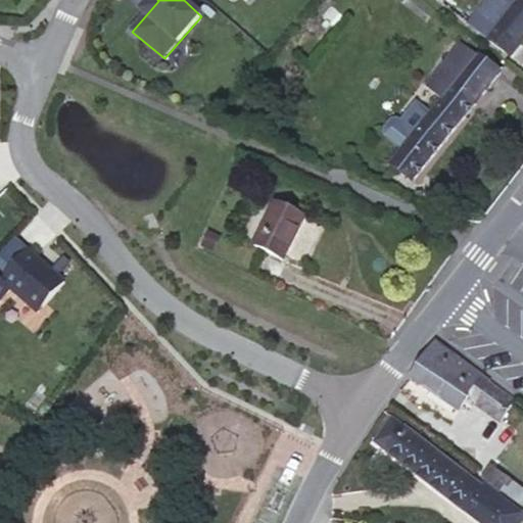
[(324,39),(344,17),(327,0),(317,11),(323,16),(312,28),(324,39)]
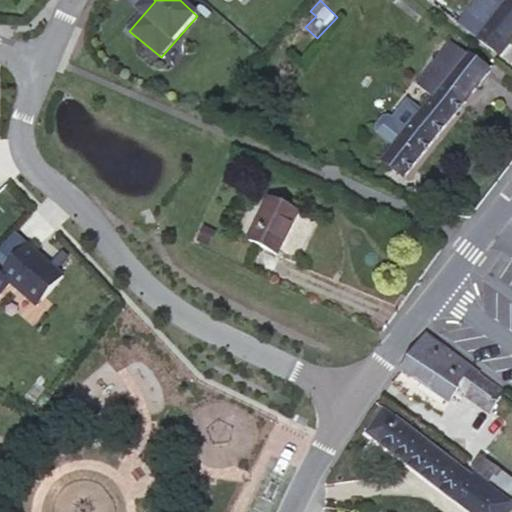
[(511,0),(510,0),(508,3),(504,0),(476,0),(459,23),(501,57),(511,41),(511,0)]
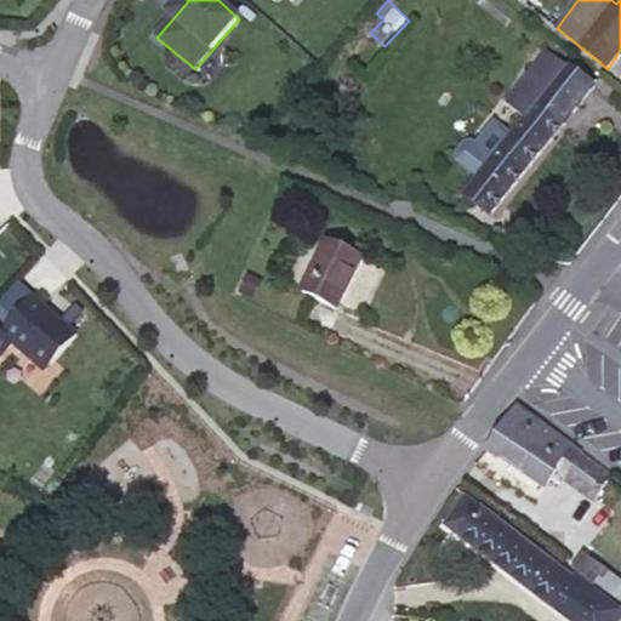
[(594,85),(568,64),(567,67),(548,52),(486,130),(505,144),(465,197),(489,216),(594,85)]
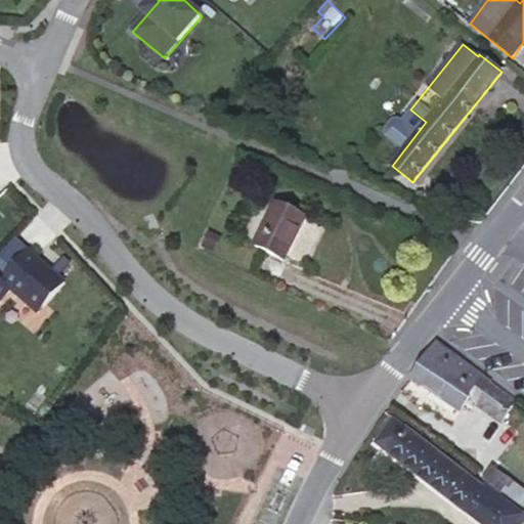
[(305,218),(275,204),(255,247),(285,261),(305,218)]
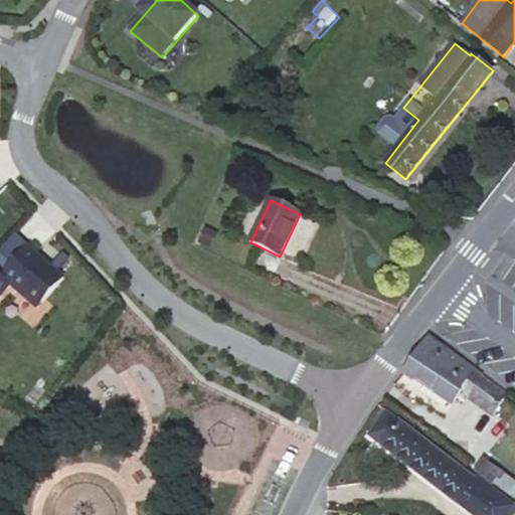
[(64,279),(28,247),(3,278),(38,309),(64,279)]
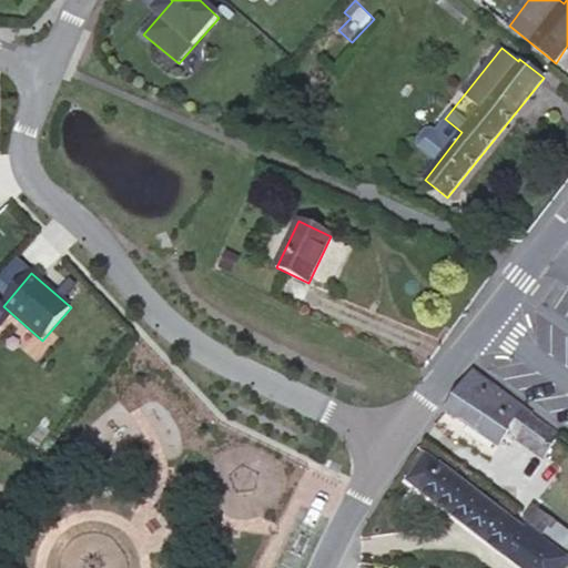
[(531,416),(473,372),(445,411),(499,447),(508,432),(519,438),(517,442),(544,459),(558,436),(530,417),(531,416)]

--

Transcribe the listing exactly; skip the pictures.

:: Problem solution ::
[(324,39),(344,17),(327,0),(317,11),(323,16),(312,28),(324,39)]
[(511,0),(510,0),(508,3),(504,0),(476,0),(459,23),(501,57),(511,41),(511,0)]
[(594,85),(568,64),(567,67),(548,52),(486,130),(505,144),(465,197),(489,216),(594,85)]
[(305,218),(275,204),(255,247),(285,261),(305,218)]
[(64,279),(28,247),(3,278),(38,309),(64,279)]
[(531,416),(473,372),(445,411),(499,447),(508,432),(519,438),(517,442),(544,459),(558,436),(530,417),(531,416)]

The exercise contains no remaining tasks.